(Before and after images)
################

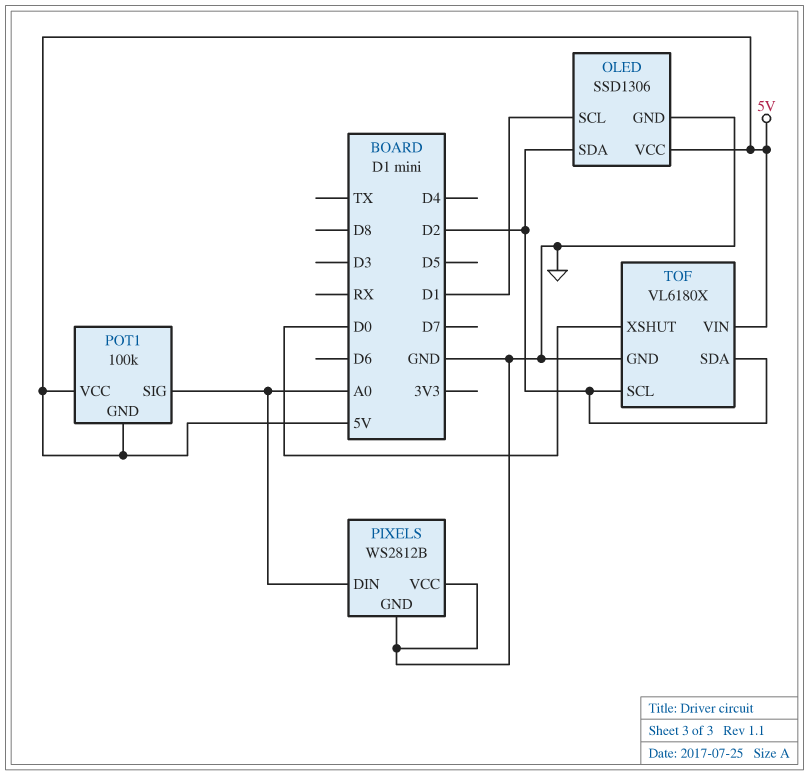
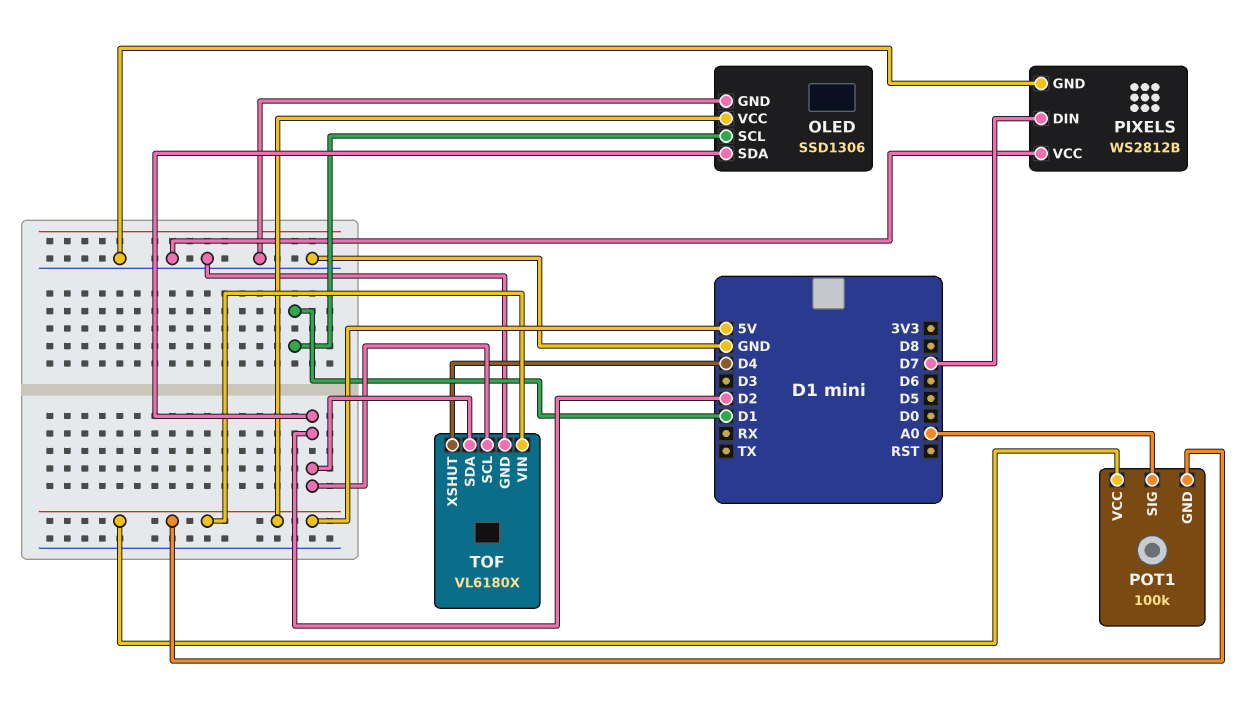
PIXELS pin DIN: A0 -> D7
TOF pin XSHUT: D0 -> D4

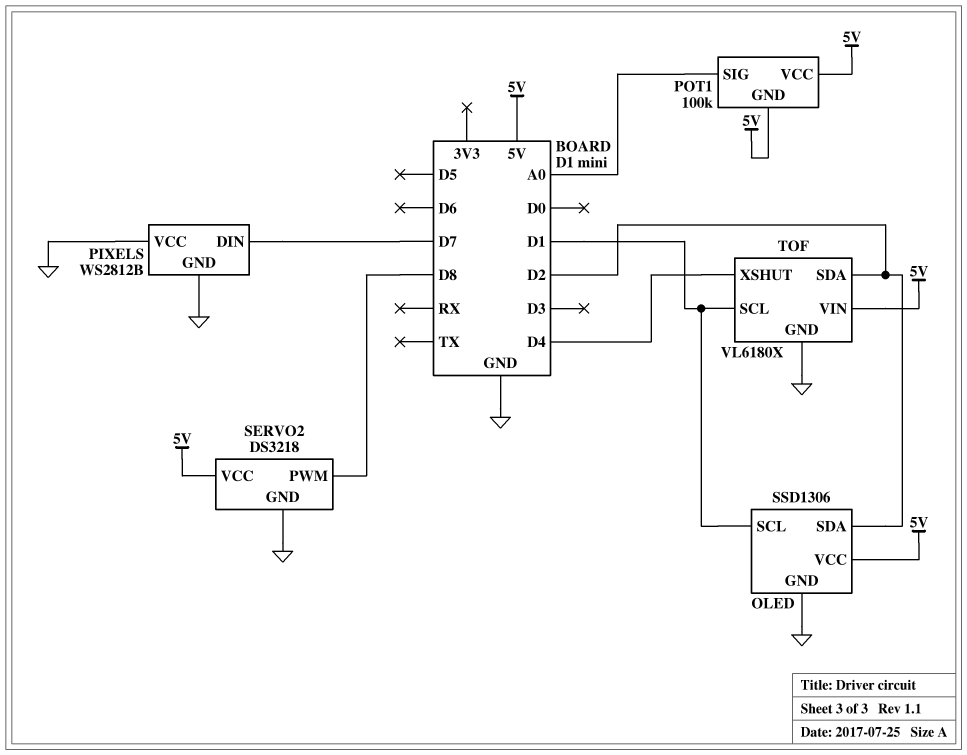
SERVO2: none -> DS3218
SERVO2 pin GND: none -> GND
SERVO2 pin PWM: none -> D8
SERVO2 pin VCC: none -> 5V
TOF pin SCL: D2 -> D1

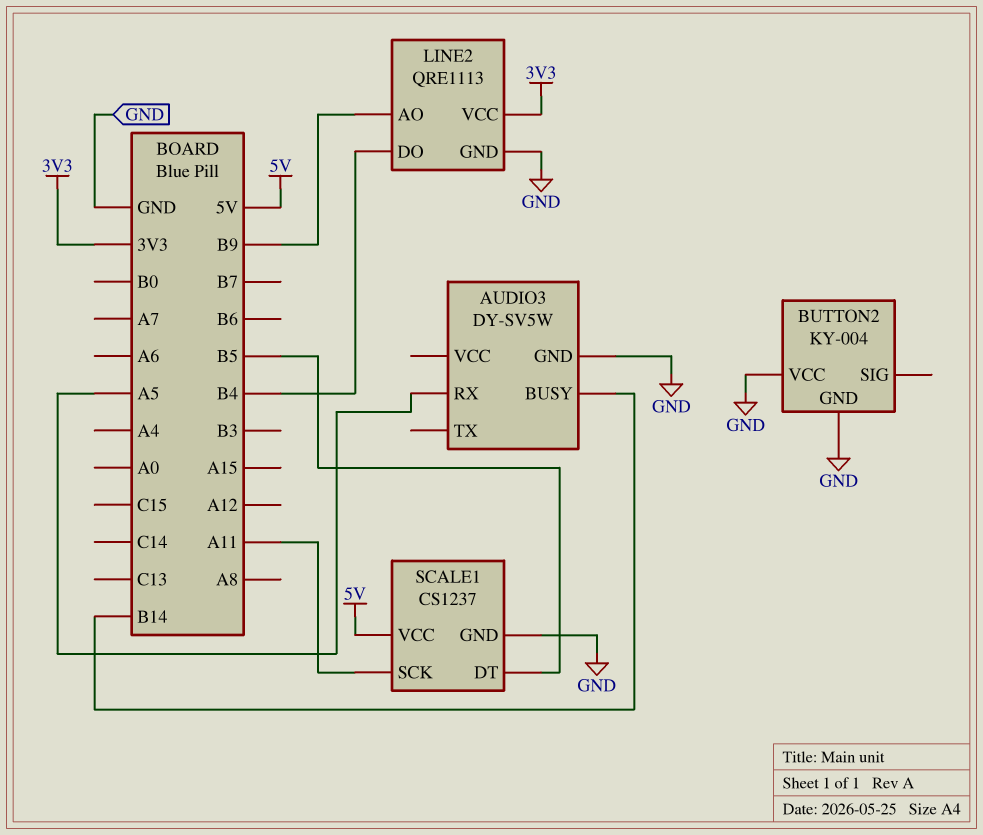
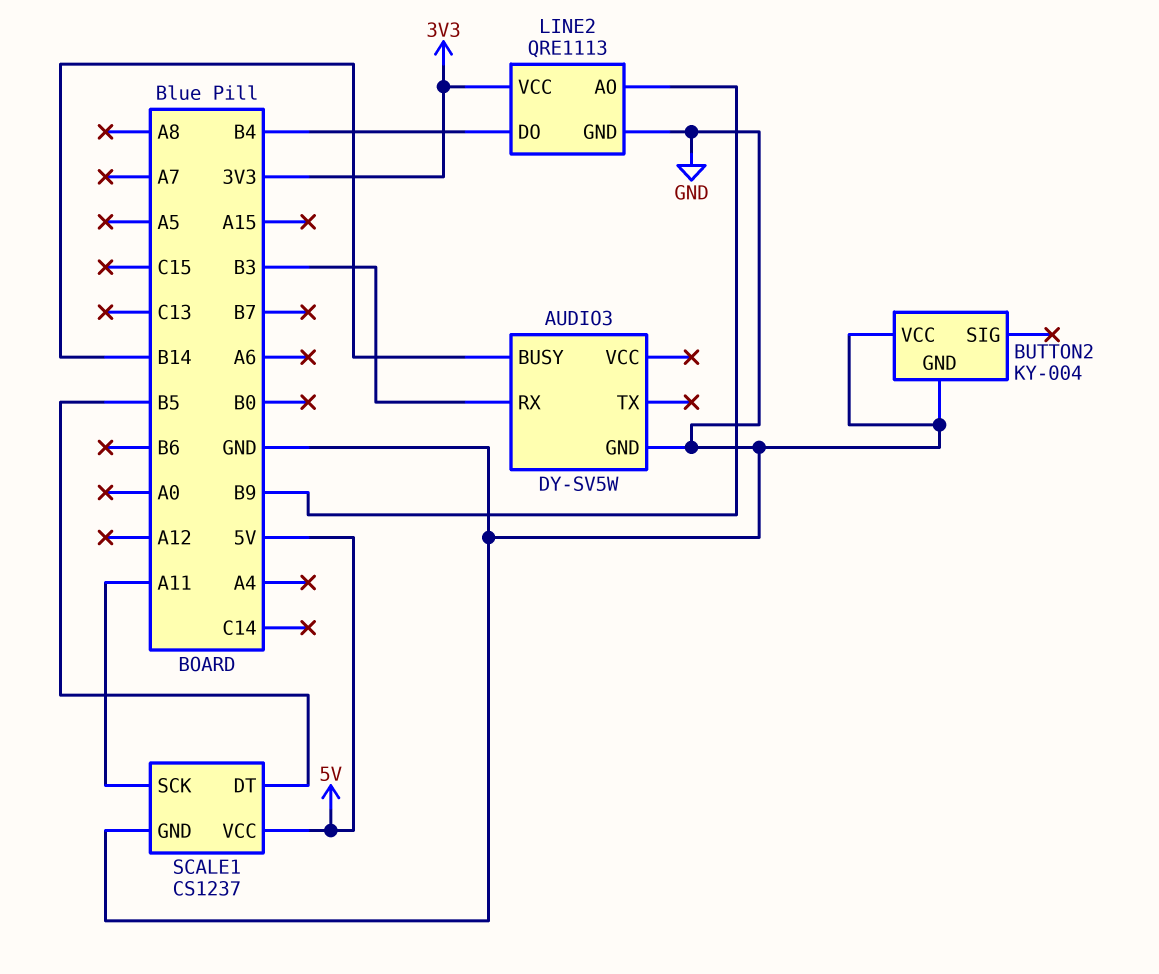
AUDIO3 pin RX: A5 -> B3

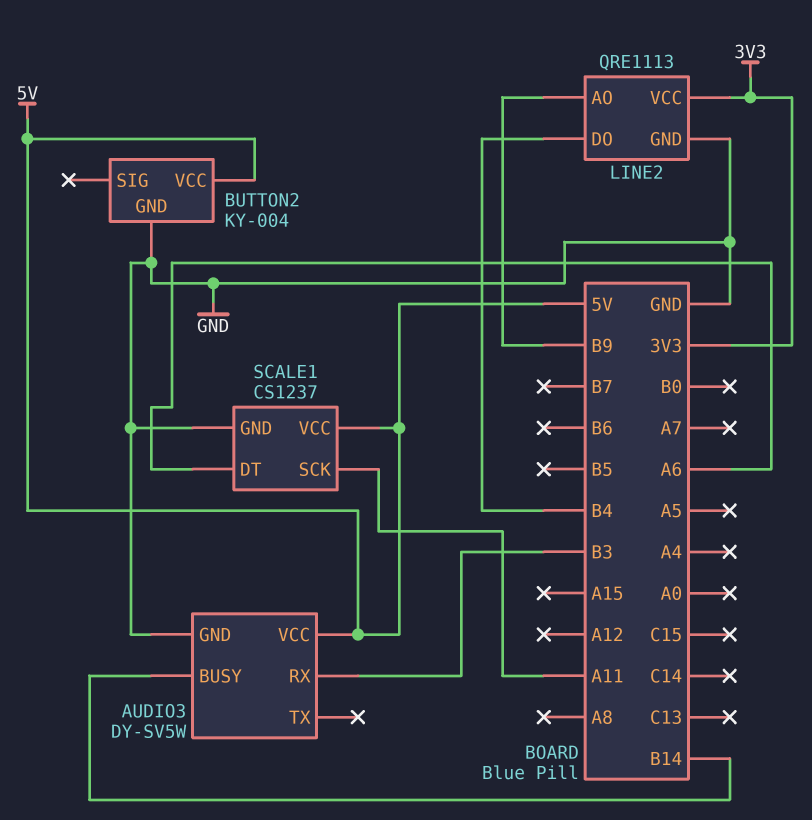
AUDIO3 pin VCC: none -> 5V
BUTTON2 pin VCC: GND -> 5V
SCALE1 pin DT: B5 -> A6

################

## EXERCISE DETAILS
Word for word, retype the lines from the one with "SERVO2: none -> DS3218" through the final line of the data, both included. No pictures belong in the copy.

## SOLUTION
SERVO2: none -> DS3218
SERVO2 pin GND: none -> GND
SERVO2 pin PWM: none -> D8
SERVO2 pin VCC: none -> 5V
TOF pin SCL: D2 -> D1

AUDIO3 pin RX: A5 -> B3

AUDIO3 pin VCC: none -> 5V
BUTTON2 pin VCC: GND -> 5V
SCALE1 pin DT: B5 -> A6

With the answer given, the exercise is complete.